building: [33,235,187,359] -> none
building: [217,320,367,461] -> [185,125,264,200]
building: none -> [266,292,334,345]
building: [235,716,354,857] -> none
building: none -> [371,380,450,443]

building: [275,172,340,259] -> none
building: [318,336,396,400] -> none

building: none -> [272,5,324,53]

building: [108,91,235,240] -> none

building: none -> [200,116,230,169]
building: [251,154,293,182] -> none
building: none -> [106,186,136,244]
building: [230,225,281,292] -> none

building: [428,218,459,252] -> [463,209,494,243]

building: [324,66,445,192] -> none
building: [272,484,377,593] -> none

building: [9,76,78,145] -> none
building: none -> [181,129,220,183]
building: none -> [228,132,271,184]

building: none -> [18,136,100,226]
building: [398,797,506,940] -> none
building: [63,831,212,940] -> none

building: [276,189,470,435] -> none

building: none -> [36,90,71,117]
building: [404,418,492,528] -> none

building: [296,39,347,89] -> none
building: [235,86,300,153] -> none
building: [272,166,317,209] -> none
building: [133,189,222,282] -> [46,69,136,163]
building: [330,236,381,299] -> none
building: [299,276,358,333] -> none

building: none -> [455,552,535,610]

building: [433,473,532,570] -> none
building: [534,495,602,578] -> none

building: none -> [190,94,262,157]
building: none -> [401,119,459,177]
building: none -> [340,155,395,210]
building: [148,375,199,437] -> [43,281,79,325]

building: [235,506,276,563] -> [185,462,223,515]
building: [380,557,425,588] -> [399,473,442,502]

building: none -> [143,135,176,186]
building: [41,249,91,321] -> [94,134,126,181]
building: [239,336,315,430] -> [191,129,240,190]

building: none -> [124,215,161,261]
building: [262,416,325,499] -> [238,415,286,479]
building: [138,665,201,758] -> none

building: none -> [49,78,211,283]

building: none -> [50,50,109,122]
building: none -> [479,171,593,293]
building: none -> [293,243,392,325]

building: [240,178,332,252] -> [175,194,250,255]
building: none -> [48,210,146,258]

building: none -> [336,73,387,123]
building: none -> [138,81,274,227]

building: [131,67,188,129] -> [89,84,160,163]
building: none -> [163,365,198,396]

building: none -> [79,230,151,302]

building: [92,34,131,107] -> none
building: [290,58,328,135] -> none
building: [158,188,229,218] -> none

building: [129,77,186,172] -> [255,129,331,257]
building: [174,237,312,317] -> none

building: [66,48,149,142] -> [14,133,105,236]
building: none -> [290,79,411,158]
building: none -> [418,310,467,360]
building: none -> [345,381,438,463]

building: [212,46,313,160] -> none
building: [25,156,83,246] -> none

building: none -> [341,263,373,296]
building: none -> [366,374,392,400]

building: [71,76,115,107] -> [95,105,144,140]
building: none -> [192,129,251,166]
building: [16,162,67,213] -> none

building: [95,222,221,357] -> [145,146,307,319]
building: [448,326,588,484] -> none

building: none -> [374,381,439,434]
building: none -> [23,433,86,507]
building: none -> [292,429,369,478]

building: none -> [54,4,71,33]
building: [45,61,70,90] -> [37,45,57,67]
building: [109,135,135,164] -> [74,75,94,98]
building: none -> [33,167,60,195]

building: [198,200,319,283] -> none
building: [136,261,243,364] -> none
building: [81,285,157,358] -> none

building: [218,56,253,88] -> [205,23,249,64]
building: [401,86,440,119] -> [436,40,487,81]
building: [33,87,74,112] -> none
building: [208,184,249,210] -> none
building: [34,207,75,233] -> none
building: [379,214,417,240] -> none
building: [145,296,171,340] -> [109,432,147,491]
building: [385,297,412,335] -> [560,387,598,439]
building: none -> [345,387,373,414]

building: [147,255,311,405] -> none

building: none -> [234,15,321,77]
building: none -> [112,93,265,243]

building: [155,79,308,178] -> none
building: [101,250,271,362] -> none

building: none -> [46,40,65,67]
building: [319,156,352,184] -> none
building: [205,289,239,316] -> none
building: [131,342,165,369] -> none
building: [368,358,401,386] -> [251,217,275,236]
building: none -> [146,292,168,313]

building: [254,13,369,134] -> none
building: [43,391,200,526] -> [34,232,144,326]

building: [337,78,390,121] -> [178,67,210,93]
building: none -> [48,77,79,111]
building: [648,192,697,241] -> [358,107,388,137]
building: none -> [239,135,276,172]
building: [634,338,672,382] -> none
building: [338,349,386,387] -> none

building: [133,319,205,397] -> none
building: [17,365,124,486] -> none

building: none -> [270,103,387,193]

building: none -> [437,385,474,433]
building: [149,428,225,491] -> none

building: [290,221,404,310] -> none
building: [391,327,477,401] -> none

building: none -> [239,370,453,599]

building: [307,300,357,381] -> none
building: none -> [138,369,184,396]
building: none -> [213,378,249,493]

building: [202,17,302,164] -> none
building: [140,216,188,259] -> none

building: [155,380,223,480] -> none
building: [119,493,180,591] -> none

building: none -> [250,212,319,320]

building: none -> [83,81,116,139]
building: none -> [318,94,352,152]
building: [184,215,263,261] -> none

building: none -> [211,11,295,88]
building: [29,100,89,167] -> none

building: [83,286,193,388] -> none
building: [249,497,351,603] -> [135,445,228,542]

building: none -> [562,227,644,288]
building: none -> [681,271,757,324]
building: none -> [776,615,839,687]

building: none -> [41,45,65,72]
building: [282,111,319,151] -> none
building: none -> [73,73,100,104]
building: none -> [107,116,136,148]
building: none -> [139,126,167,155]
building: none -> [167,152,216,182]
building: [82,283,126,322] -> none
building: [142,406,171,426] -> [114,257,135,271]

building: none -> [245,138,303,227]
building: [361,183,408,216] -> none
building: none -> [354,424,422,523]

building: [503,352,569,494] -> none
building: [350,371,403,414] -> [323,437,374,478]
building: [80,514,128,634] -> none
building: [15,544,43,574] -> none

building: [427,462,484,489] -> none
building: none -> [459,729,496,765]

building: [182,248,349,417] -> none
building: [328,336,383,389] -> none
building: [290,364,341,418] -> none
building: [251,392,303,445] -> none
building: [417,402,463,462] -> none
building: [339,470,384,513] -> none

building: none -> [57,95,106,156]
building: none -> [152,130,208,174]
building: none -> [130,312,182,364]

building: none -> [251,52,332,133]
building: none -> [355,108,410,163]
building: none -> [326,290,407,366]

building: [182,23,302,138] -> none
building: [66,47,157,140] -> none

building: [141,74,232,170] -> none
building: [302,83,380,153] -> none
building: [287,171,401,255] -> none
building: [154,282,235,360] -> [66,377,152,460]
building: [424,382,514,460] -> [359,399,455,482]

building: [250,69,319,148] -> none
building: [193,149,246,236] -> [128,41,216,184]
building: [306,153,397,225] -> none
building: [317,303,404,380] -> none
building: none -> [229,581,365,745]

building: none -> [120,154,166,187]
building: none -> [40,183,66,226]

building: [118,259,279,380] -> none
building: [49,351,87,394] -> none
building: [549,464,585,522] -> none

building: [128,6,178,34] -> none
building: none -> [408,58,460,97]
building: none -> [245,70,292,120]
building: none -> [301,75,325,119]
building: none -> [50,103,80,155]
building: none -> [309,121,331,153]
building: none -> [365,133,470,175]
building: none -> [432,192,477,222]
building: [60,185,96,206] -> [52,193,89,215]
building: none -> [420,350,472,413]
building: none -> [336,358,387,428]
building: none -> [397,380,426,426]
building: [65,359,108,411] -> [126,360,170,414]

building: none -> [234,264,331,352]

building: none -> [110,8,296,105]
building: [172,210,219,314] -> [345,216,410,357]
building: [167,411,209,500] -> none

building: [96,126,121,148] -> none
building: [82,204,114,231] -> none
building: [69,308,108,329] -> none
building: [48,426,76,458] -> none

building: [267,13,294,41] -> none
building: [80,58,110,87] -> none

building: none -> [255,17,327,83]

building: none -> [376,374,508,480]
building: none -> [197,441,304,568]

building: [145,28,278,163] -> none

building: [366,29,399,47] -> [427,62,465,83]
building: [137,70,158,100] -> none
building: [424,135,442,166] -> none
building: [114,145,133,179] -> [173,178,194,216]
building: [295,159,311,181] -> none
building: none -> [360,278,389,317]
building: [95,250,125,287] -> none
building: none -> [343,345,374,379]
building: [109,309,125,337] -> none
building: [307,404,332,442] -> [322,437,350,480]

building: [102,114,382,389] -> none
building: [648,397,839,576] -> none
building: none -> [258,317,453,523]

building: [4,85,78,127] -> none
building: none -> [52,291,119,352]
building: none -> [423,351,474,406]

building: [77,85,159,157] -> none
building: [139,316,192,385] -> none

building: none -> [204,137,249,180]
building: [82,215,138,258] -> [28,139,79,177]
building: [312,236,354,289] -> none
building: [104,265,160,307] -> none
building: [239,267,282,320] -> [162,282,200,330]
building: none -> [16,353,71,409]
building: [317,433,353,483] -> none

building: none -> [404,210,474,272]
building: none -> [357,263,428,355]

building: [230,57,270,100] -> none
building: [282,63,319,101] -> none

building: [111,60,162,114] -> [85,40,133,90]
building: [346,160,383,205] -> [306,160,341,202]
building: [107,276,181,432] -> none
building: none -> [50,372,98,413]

**EXERCISE INSTRUCTIONS**. Give back the lines above exactly, from the one with "building: [307,404,332,442] ->" through the last line.

**RESPONSE**.
building: [307,404,332,442] -> [322,437,350,480]

building: [102,114,382,389] -> none
building: [648,397,839,576] -> none
building: none -> [258,317,453,523]

building: [4,85,78,127] -> none
building: none -> [52,291,119,352]
building: none -> [423,351,474,406]

building: [77,85,159,157] -> none
building: [139,316,192,385] -> none

building: none -> [204,137,249,180]
building: [82,215,138,258] -> [28,139,79,177]
building: [312,236,354,289] -> none
building: [104,265,160,307] -> none
building: [239,267,282,320] -> [162,282,200,330]
building: none -> [16,353,71,409]
building: [317,433,353,483] -> none

building: none -> [404,210,474,272]
building: none -> [357,263,428,355]

building: [230,57,270,100] -> none
building: [282,63,319,101] -> none

building: [111,60,162,114] -> [85,40,133,90]
building: [346,160,383,205] -> [306,160,341,202]
building: [107,276,181,432] -> none
building: none -> [50,372,98,413]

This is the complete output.